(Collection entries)
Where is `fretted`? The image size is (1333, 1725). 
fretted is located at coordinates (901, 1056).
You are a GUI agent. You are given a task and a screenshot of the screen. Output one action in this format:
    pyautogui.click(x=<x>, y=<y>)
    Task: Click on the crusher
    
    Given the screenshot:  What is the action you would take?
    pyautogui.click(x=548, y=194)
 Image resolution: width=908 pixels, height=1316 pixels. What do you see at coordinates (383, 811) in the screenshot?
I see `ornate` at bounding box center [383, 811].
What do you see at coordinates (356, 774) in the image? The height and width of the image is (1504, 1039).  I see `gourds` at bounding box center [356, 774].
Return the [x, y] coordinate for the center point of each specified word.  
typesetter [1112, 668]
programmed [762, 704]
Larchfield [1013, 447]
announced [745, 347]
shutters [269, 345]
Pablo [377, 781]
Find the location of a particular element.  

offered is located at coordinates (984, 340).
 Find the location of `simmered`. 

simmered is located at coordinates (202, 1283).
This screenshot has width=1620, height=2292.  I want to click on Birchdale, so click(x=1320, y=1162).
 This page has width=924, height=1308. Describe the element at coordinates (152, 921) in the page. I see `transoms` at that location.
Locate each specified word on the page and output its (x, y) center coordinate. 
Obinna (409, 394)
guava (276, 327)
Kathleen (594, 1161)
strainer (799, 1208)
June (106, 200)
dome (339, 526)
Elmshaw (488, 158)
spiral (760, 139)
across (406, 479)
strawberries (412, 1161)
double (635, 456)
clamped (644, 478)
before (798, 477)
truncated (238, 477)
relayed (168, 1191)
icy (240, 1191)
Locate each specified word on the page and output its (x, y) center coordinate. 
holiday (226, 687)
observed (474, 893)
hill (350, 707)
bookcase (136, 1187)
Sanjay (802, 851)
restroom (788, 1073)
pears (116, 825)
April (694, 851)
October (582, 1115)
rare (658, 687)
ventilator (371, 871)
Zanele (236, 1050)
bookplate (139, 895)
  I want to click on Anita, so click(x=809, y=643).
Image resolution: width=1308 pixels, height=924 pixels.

- WHAT IS NEEDED -
Retype every line of the data above without changing anything.

- COMPLETED TASK -
Where is `fretted`? The image size is (1333, 1725). 
fretted is located at coordinates (901, 1056).
You are a GUI agent. You are given a task and a screenshot of the screen. Output one action in this format:
    pyautogui.click(x=<x>, y=<y>)
    Task: Click on the crusher
    
    Given the screenshot:  What is the action you would take?
    pyautogui.click(x=548, y=194)
 Image resolution: width=908 pixels, height=1316 pixels. What do you see at coordinates (383, 811) in the screenshot?
I see `ornate` at bounding box center [383, 811].
What do you see at coordinates (356, 774) in the image? The height and width of the image is (1504, 1039).  I see `gourds` at bounding box center [356, 774].
Return the [x, y] coordinate for the center point of each specified word.  
typesetter [1112, 668]
programmed [762, 704]
Larchfield [1013, 447]
announced [745, 347]
shutters [269, 345]
Pablo [377, 781]
Find the location of a particular element.  

offered is located at coordinates (984, 340).
 Find the location of `simmered`. 

simmered is located at coordinates (202, 1283).
This screenshot has width=1620, height=2292.  I want to click on Birchdale, so click(x=1320, y=1162).
 This page has width=924, height=1308. Describe the element at coordinates (152, 921) in the page. I see `transoms` at that location.
Locate each specified word on the page and output its (x, y) center coordinate. 
Obinna (409, 394)
guava (276, 327)
Kathleen (594, 1161)
strainer (799, 1208)
June (106, 200)
dome (339, 526)
Elmshaw (488, 158)
spiral (760, 139)
across (406, 479)
strawberries (412, 1161)
double (635, 456)
clamped (644, 478)
before (798, 477)
truncated (238, 477)
relayed (168, 1191)
icy (240, 1191)
Locate each specified word on the page and output its (x, y) center coordinate. 
holiday (226, 687)
observed (474, 893)
hill (350, 707)
bookcase (136, 1187)
Sanjay (802, 851)
restroom (788, 1073)
pears (116, 825)
April (694, 851)
October (582, 1115)
rare (658, 687)
ventilator (371, 871)
Zanele (236, 1050)
bookplate (139, 895)
  I want to click on Anita, so click(x=809, y=643).
Image resolution: width=1308 pixels, height=924 pixels.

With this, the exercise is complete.